Pictures aside, please retype the whole listing word for word.

=== Begin Enclosure ===

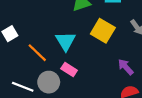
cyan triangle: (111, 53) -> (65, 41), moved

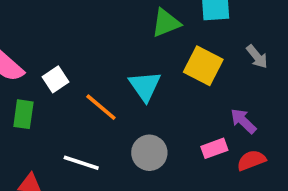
pink rectangle: (69, 70) -> (214, 148), moved, turned -49
gray circle: (49, 82) -> (149, 153), moved

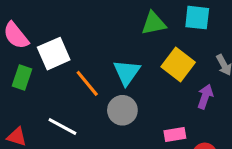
white square: (56, 79) -> (54, 54), size x1.5
purple arrow: (243, 121) -> (205, 97), moved, turned 55
gray circle: (149, 153) -> (122, 110), moved

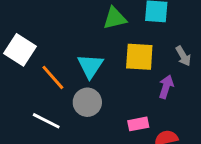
white square: (54, 54) -> (20, 50), turned -32
yellow square: (178, 64) -> (139, 57), turned -32
white line: (62, 126) -> (46, 121), moved

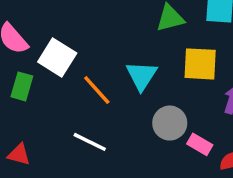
gray circle: (87, 102) -> (170, 123), moved
pink rectangle: (138, 124) -> (200, 144), turned 42

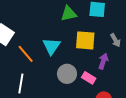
white line: (90, 142) -> (21, 84), turned 72
pink rectangle: (200, 144) -> (89, 78), moved

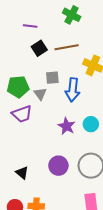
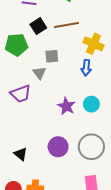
green pentagon: (18, 87) -> (16, 45), moved
blue arrow: (73, 90) -> (86, 68), moved, size x0.7

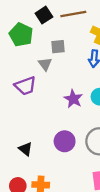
green pentagon: (16, 45) -> (21, 35), turned 30

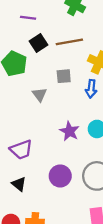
gray square: (58, 47) -> (64, 76), moved
purple trapezoid: (25, 86) -> (21, 150), moved

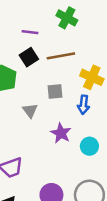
purple line: (28, 18) -> (30, 32), moved
purple star: (69, 131) -> (61, 133), moved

=== End Enclosure ===

Answer to the exercise ::
cyan triangle: (111, 53) -> (65, 41), moved

pink rectangle: (69, 70) -> (214, 148), moved, turned -49
gray circle: (49, 82) -> (149, 153), moved

white square: (56, 79) -> (54, 54), size x1.5
purple arrow: (243, 121) -> (205, 97), moved, turned 55
gray circle: (149, 153) -> (122, 110), moved

white square: (54, 54) -> (20, 50), turned -32
yellow square: (178, 64) -> (139, 57), turned -32
white line: (62, 126) -> (46, 121), moved

gray circle: (87, 102) -> (170, 123), moved
pink rectangle: (138, 124) -> (200, 144), turned 42

white line: (90, 142) -> (21, 84), turned 72
pink rectangle: (200, 144) -> (89, 78), moved

green pentagon: (18, 87) -> (16, 45), moved
blue arrow: (73, 90) -> (86, 68), moved, size x0.7

green pentagon: (16, 45) -> (21, 35), turned 30

gray square: (58, 47) -> (64, 76), moved
purple trapezoid: (25, 86) -> (21, 150), moved

purple line: (28, 18) -> (30, 32), moved
purple star: (69, 131) -> (61, 133), moved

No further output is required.